> _What the exercise asks_
Print, from the listing below, the lines starting at the line containing "(514, 204) = (381, 275): none" and ending at the line containing "(789, 198) = (616, 170): yellow tape -> none", exactly as they stand, and print nothing else.

> _Given records_
-- Opening Marker --

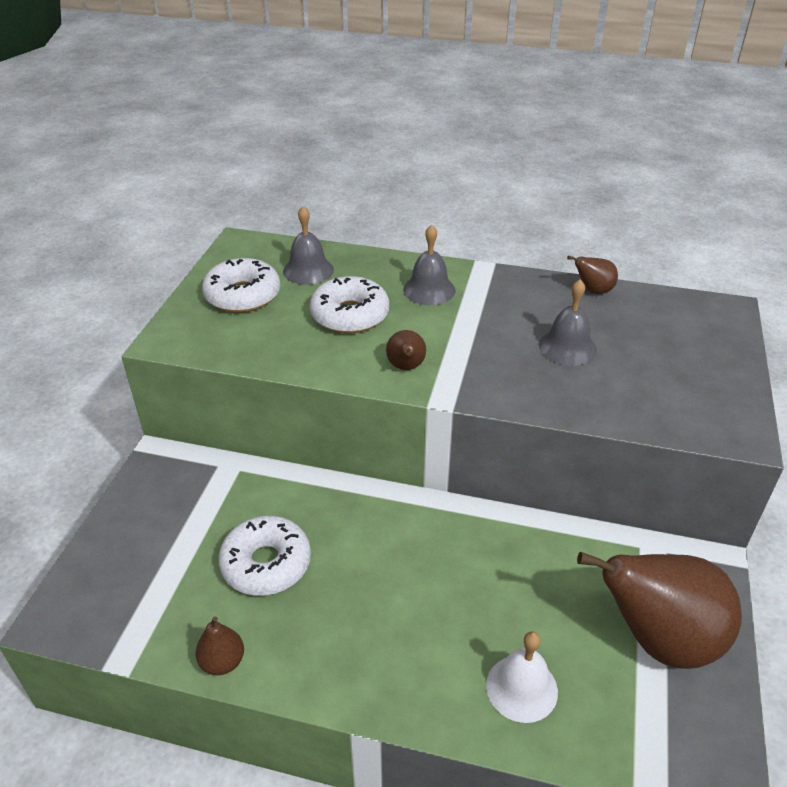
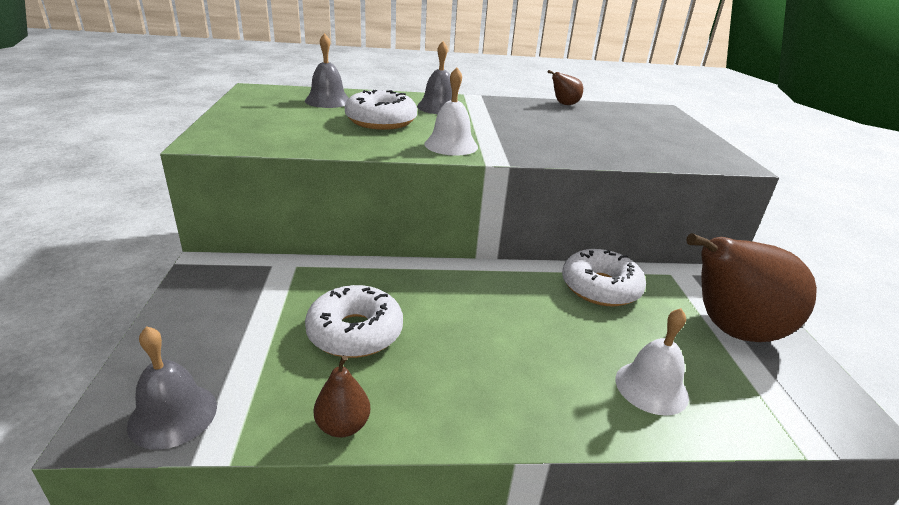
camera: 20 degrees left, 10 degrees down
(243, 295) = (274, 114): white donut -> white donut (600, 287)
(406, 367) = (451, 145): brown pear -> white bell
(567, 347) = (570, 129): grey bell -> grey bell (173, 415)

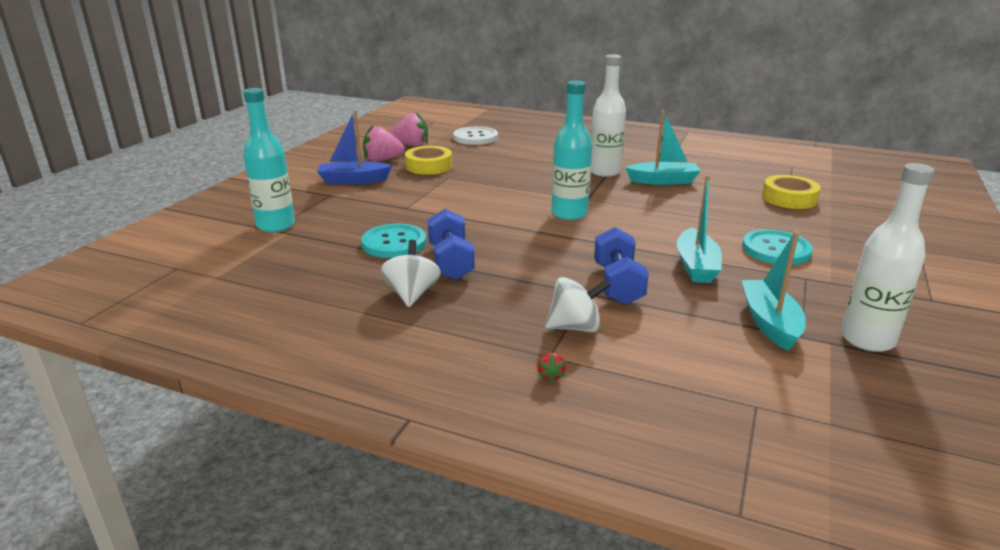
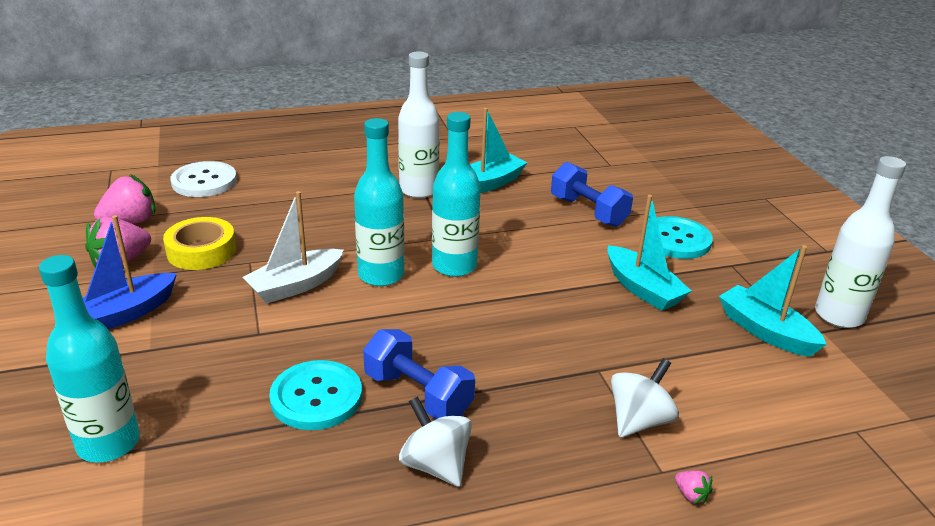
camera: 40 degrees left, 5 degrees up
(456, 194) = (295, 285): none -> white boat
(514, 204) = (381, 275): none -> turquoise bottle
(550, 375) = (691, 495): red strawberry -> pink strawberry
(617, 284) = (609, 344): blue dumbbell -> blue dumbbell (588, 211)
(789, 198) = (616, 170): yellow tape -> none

-- Closing Marker --
-- Opening Marker --

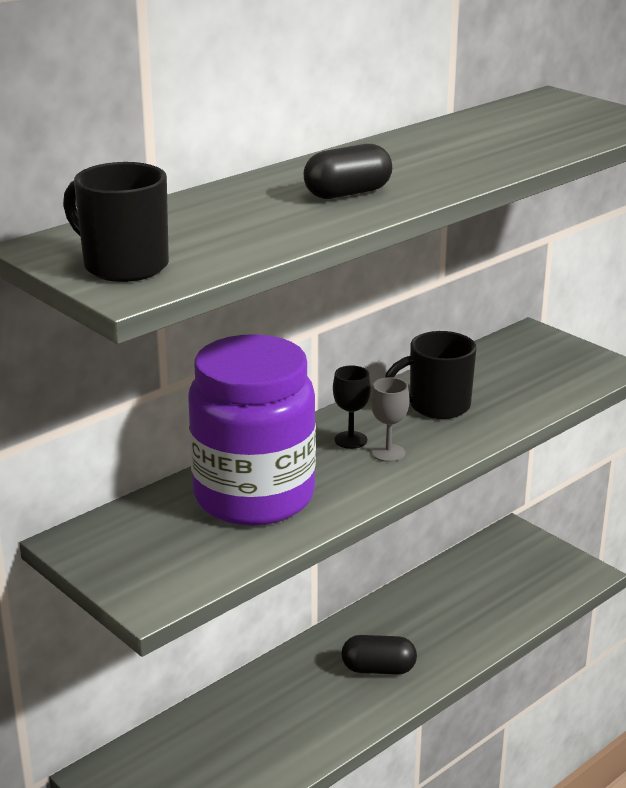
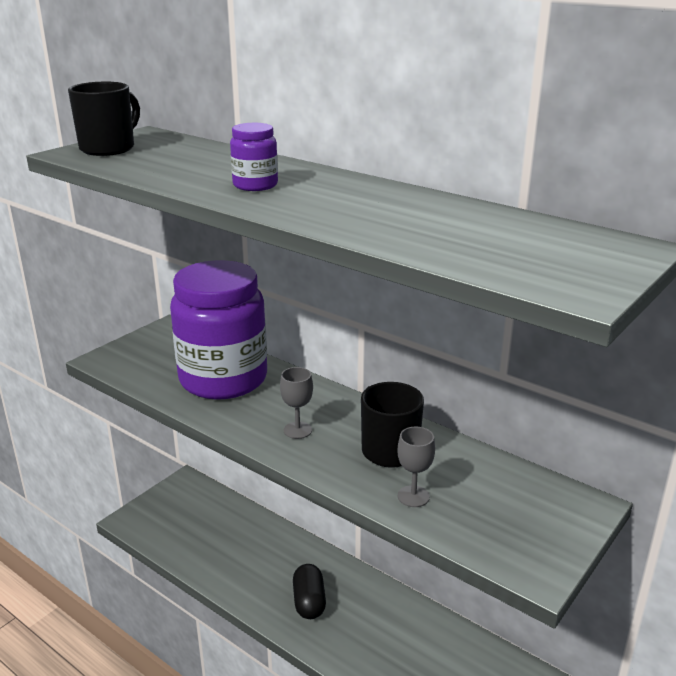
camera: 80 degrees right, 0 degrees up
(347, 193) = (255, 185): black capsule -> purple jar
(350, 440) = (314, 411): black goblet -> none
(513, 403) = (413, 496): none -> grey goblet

-- Closing Marker --

> _Your solution_
(514, 204) = (381, 275): none -> turquoise bottle
(550, 375) = (691, 495): red strawberry -> pink strawberry
(617, 284) = (609, 344): blue dumbbell -> blue dumbbell (588, 211)
(789, 198) = (616, 170): yellow tape -> none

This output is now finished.